_WORK ITEM_
Check every line of the entries for "blue", and copy the lines that hold it.

------ EXERCISE DATA ------

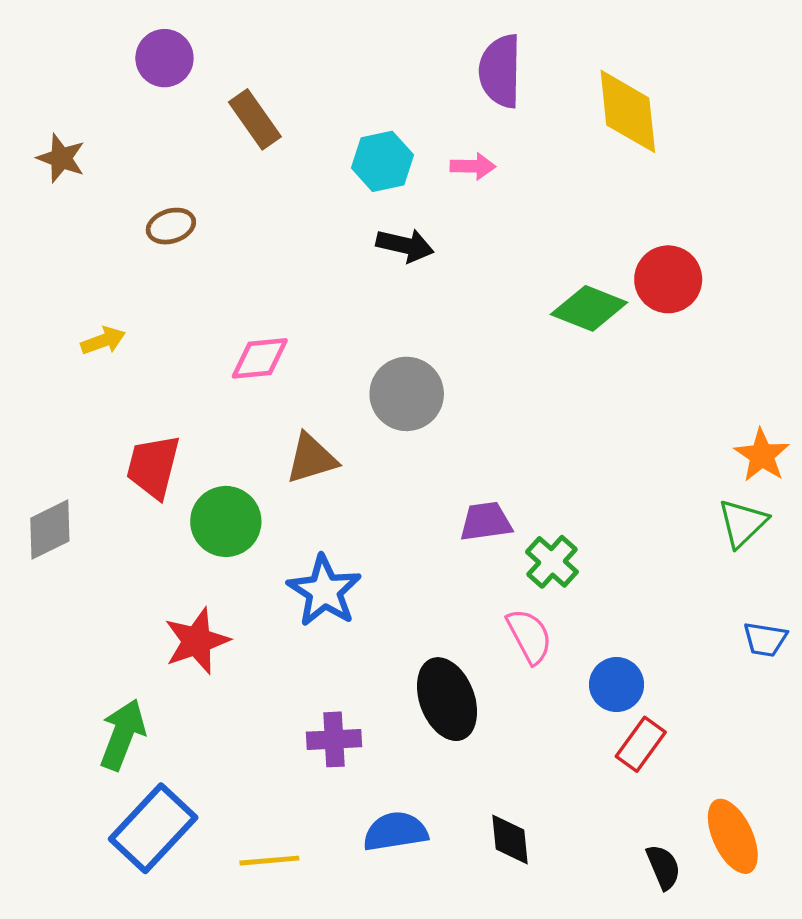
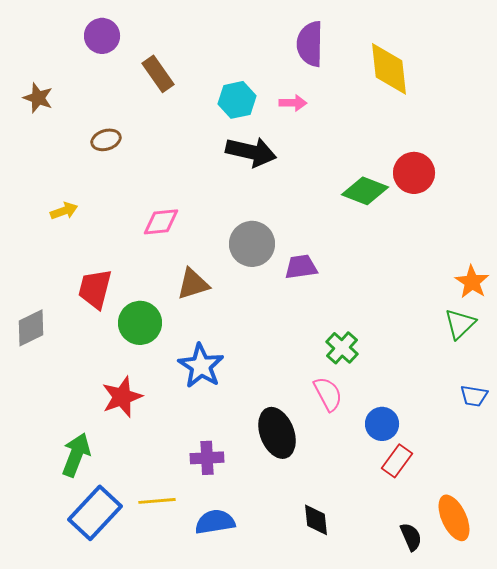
black arrow: (405, 245) -> (251, 152), size x1.4
purple trapezoid: (486, 521) -> (301, 267), moved
blue semicircle: (395, 831) -> (215, 522), moved
yellow line: (269, 861) -> (157, 501), moved

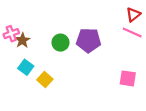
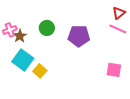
green circle: (60, 43) -> (47, 28), moved
cyan square: (26, 67) -> (23, 60), size x1.5

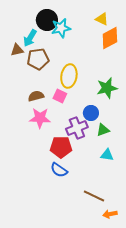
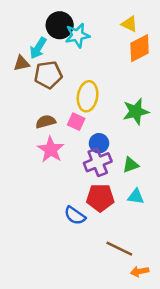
blue circle: (91, 113) -> (99, 143), moved
pink star: (40, 118) -> (51, 150), turned 30
red pentagon: (61, 147) -> (100, 198), moved

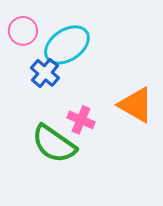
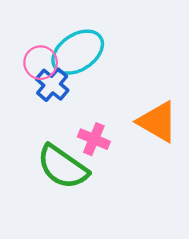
pink circle: (23, 31) -> (41, 63), moved

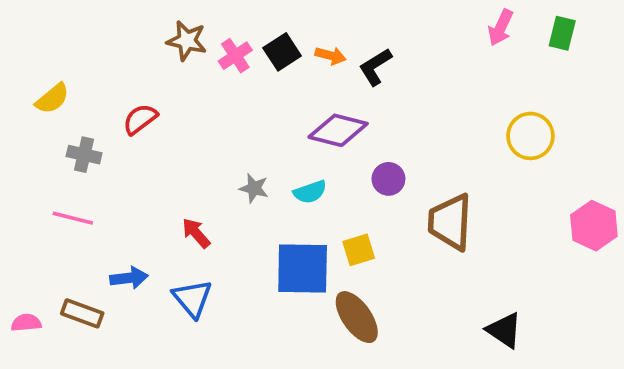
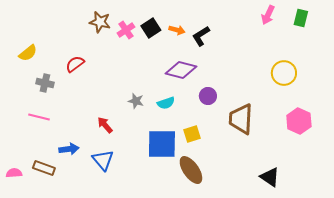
pink hexagon: (594, 226) -> (299, 121), moved

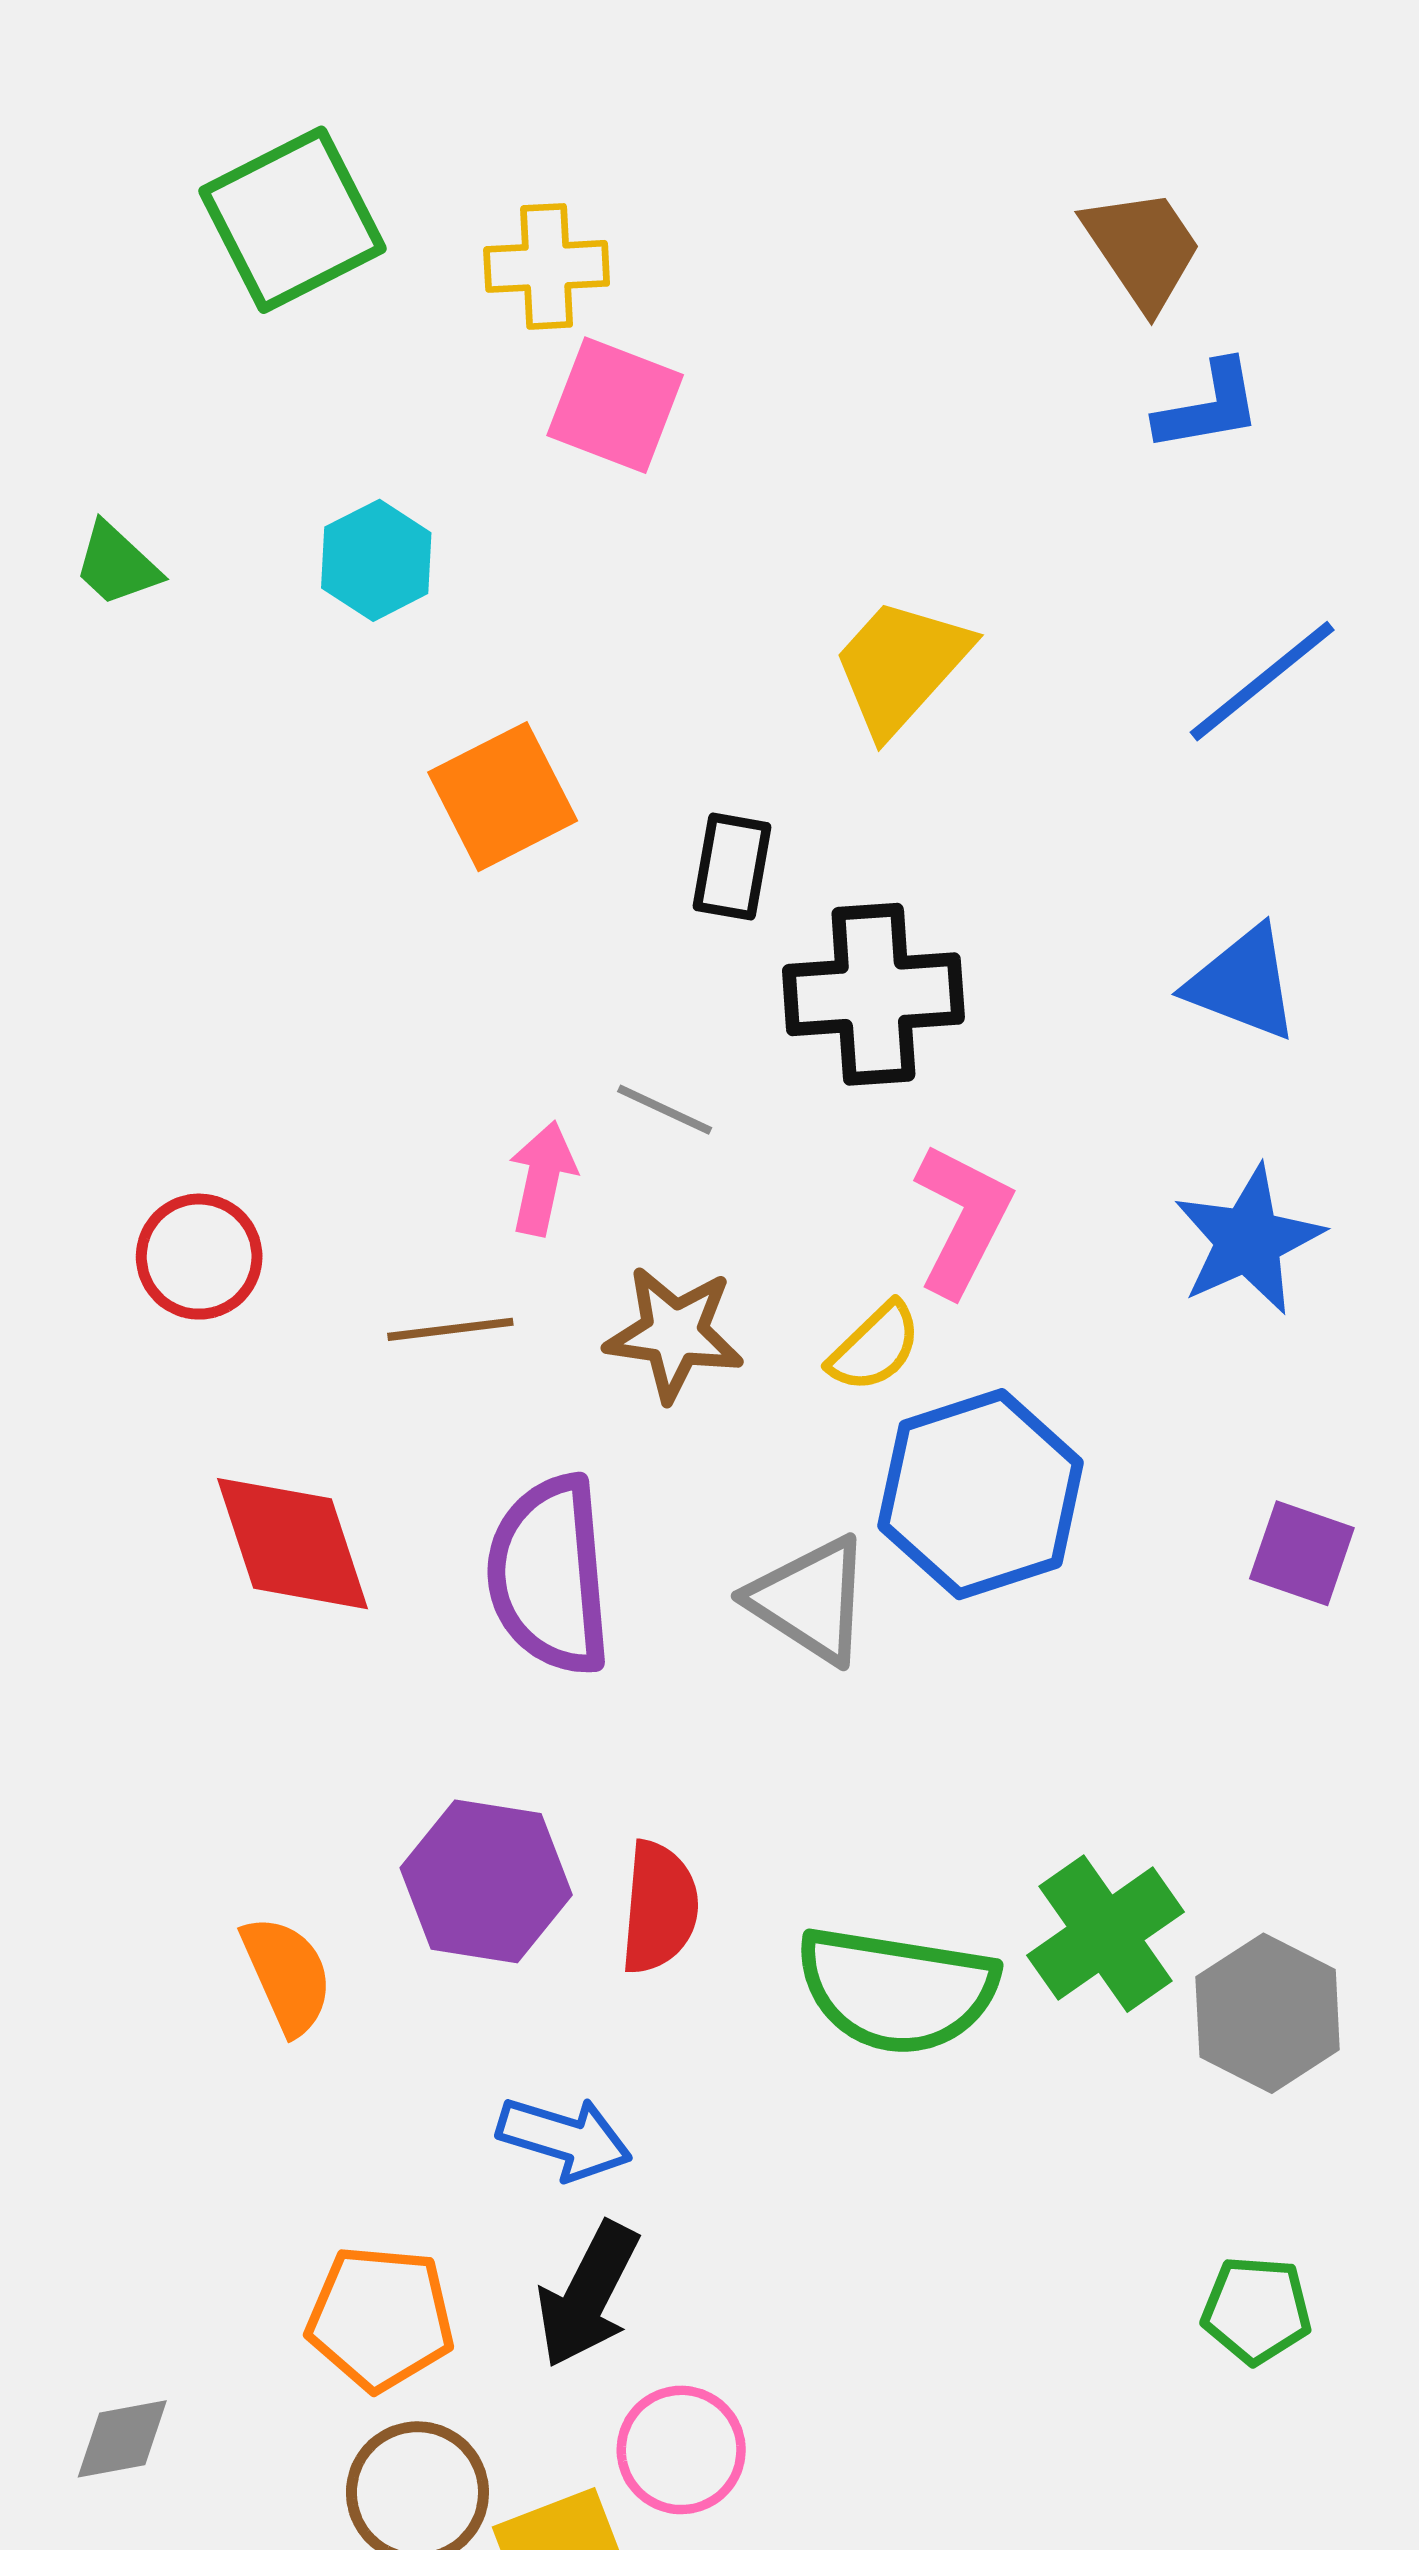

------

_RESULT OF THE TASK_
blue semicircle: (395, 831) -> (215, 522), moved
blue circle: (91, 113) -> (99, 143), moved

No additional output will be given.